Work to be completed - When you reach the line containing "GAS1 pin DO: GP9 -> none" in the entries below, start writing out each line exactly, and stop after the line containing "RFID1 pin IRQ: VP -> D25".

•••

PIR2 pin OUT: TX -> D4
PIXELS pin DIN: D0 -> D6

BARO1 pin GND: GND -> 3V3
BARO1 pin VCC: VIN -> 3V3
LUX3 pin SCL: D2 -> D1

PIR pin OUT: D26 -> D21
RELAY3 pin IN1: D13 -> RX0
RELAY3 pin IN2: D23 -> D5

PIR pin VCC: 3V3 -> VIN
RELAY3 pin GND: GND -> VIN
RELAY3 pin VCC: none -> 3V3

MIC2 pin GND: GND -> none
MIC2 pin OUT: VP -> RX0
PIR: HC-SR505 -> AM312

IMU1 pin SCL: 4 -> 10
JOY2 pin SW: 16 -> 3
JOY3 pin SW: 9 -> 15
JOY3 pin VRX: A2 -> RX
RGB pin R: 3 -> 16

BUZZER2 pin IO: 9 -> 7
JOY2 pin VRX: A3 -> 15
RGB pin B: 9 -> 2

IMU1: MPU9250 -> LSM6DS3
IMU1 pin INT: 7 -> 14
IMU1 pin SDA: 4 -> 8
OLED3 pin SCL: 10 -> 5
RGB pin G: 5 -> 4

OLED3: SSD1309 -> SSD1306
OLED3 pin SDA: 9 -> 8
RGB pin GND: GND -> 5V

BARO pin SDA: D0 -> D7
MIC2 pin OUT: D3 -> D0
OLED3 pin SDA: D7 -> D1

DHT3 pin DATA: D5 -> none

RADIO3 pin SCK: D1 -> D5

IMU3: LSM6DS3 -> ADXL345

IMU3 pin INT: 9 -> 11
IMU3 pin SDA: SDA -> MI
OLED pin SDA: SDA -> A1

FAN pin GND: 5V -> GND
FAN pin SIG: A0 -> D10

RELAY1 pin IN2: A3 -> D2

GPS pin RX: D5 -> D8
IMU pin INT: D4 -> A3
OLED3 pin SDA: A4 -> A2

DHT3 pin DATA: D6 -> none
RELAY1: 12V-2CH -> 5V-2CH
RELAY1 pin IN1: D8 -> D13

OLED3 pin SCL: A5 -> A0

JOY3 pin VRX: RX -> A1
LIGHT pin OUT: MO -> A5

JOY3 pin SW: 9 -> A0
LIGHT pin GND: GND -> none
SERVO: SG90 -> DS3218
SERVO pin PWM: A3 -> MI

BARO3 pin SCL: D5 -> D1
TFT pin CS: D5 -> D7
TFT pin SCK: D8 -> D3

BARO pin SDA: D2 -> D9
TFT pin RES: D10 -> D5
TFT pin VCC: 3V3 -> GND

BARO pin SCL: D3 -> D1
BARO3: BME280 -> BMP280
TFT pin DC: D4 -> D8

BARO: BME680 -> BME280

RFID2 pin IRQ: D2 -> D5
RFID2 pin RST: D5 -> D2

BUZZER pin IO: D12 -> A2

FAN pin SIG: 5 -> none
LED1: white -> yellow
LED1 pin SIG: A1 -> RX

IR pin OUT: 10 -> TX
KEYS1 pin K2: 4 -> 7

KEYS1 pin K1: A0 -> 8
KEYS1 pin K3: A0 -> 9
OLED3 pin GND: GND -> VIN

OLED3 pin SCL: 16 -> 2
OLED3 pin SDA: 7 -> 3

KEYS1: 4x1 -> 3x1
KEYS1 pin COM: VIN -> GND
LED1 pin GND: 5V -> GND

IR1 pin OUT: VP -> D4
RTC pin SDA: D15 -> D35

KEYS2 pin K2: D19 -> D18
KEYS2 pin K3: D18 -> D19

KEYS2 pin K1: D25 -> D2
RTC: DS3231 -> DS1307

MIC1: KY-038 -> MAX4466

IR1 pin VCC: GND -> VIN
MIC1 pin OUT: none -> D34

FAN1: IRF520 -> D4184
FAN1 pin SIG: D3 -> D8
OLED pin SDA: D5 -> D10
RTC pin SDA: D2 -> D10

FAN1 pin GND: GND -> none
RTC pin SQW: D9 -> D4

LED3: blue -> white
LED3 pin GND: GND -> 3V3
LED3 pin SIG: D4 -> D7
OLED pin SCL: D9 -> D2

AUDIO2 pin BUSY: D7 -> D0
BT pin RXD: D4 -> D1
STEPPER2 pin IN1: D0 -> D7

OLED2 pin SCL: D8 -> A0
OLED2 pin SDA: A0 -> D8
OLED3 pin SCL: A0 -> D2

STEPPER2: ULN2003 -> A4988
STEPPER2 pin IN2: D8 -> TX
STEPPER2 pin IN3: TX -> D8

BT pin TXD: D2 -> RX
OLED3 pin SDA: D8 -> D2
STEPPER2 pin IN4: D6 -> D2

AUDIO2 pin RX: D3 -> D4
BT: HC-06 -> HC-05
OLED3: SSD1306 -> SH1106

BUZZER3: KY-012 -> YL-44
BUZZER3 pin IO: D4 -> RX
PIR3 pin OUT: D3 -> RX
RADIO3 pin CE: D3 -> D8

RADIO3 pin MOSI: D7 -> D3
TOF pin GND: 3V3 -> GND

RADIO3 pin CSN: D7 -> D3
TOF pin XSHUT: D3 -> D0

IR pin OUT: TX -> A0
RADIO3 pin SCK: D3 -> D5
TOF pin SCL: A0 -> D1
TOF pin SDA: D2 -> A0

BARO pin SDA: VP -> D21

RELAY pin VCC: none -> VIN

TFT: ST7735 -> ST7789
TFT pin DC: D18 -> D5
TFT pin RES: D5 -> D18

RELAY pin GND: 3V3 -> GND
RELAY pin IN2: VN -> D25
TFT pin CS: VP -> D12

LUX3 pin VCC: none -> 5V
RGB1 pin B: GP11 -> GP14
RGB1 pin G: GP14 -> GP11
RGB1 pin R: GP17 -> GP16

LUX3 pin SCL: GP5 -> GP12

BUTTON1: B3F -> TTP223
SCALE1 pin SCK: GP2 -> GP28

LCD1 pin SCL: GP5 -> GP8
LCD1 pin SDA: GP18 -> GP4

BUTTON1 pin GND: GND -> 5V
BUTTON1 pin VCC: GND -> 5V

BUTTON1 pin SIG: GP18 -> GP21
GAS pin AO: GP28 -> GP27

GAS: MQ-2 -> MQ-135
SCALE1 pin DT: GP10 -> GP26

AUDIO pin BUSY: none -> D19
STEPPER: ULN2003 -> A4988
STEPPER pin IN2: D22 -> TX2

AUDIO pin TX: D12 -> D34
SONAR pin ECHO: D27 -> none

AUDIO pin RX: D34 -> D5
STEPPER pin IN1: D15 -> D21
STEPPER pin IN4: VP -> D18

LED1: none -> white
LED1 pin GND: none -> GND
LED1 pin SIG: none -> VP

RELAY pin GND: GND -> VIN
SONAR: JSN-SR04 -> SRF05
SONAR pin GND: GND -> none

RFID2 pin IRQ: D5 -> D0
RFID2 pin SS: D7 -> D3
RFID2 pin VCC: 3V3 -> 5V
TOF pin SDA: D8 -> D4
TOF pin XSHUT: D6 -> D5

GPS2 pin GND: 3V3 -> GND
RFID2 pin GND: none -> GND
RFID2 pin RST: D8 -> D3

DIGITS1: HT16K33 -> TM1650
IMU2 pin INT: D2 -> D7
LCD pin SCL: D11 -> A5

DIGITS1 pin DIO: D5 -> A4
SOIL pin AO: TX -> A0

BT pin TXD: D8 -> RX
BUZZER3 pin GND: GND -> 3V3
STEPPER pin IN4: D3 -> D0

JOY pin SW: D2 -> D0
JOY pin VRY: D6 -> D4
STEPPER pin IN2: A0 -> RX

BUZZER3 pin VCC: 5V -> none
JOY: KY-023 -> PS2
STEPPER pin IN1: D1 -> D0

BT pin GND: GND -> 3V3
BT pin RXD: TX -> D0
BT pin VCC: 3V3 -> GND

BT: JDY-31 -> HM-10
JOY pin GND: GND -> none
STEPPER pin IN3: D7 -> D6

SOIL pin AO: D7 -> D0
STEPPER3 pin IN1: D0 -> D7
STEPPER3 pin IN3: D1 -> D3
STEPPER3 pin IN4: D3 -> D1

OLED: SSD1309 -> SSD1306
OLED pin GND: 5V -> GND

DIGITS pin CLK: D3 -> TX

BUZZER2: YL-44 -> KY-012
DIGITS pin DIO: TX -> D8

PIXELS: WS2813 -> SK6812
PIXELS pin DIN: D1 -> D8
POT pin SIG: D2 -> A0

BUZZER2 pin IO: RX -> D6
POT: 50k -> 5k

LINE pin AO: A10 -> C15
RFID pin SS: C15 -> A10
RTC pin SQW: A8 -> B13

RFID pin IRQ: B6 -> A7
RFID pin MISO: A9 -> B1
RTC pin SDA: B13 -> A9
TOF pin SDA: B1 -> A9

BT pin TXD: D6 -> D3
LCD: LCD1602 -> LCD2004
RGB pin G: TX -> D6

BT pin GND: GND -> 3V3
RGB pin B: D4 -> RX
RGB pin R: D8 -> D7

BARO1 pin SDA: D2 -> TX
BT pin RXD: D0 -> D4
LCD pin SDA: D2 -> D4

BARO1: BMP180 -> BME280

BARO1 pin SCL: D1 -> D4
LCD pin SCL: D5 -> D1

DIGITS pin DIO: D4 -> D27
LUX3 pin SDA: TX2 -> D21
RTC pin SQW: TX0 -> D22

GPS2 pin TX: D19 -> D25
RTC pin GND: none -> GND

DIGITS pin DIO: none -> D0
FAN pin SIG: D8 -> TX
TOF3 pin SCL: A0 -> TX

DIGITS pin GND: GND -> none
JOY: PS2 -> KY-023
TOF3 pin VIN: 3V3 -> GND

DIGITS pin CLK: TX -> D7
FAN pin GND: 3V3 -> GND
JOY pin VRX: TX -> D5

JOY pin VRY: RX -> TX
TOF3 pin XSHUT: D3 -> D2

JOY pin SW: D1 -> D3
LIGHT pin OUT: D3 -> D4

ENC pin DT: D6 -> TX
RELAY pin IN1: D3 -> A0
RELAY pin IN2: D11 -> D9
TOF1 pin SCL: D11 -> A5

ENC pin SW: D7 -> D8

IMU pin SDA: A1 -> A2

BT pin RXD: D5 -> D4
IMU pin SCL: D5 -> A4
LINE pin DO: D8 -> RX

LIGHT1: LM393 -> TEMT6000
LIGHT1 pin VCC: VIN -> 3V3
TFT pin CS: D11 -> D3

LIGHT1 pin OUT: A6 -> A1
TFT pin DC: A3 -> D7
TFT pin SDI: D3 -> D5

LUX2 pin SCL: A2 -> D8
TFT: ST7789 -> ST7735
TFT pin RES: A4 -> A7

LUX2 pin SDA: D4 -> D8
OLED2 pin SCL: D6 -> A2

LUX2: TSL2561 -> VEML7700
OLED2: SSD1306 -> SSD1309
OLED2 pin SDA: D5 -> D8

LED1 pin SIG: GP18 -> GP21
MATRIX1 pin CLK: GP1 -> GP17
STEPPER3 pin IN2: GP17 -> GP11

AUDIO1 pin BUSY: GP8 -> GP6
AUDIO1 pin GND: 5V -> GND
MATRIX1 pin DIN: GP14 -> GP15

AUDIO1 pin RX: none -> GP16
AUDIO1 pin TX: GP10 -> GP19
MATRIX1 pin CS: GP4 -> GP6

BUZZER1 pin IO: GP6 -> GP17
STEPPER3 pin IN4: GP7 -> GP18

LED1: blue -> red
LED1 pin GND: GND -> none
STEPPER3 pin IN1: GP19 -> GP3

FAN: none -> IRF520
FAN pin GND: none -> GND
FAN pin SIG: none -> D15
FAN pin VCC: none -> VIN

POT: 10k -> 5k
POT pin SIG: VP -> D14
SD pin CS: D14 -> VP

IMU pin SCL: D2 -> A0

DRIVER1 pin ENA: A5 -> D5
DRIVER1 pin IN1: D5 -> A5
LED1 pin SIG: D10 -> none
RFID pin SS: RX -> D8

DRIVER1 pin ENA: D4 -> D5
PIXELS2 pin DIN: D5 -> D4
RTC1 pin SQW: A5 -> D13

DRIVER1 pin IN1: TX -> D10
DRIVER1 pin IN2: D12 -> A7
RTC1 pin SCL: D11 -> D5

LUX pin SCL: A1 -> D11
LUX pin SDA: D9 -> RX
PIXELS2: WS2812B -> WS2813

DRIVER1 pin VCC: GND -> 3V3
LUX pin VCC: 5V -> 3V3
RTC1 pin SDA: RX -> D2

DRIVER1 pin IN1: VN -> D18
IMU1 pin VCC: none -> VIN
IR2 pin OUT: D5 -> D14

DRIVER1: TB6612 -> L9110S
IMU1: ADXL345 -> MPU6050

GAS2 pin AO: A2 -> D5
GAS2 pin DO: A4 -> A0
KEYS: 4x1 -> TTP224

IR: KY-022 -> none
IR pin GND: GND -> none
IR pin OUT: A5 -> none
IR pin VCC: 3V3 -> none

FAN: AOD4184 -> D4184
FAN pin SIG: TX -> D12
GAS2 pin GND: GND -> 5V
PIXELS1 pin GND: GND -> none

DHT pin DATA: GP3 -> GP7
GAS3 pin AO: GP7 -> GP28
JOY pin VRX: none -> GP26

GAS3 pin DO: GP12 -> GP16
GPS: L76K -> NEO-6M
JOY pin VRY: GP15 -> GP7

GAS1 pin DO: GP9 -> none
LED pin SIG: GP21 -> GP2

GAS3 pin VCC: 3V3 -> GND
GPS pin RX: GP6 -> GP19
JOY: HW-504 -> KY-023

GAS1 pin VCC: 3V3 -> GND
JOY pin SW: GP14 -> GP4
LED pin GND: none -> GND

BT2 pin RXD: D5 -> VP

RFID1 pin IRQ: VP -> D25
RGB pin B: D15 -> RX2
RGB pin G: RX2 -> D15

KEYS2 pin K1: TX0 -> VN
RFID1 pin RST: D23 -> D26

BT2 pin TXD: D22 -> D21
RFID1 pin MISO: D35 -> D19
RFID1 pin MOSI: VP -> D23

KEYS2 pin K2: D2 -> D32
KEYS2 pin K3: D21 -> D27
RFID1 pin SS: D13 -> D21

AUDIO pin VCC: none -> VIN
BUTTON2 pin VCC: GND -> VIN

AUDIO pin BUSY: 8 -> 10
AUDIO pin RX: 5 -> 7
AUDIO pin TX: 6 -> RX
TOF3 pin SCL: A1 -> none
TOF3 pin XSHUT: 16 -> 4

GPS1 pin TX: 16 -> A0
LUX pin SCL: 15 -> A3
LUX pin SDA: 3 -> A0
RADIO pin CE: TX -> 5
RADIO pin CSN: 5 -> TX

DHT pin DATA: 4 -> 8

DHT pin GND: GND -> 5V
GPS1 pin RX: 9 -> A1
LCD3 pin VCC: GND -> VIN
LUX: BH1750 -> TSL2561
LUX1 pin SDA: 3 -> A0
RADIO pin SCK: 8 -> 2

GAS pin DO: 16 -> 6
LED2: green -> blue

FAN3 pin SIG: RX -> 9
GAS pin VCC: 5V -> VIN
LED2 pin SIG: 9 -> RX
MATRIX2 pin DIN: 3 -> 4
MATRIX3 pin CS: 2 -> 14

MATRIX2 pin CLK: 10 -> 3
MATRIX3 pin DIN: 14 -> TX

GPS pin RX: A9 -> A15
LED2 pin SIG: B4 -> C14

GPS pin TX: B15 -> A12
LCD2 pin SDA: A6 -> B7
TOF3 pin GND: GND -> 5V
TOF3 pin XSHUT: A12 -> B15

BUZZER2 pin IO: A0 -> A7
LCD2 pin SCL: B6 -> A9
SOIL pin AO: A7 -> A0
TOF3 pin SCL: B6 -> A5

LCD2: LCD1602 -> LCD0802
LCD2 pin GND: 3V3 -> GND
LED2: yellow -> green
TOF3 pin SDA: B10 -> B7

•••

Expected answer -
GAS1 pin DO: GP9 -> none
LED pin SIG: GP21 -> GP2

GAS3 pin VCC: 3V3 -> GND
GPS pin RX: GP6 -> GP19
JOY: HW-504 -> KY-023

GAS1 pin VCC: 3V3 -> GND
JOY pin SW: GP14 -> GP4
LED pin GND: none -> GND

BT2 pin RXD: D5 -> VP

RFID1 pin IRQ: VP -> D25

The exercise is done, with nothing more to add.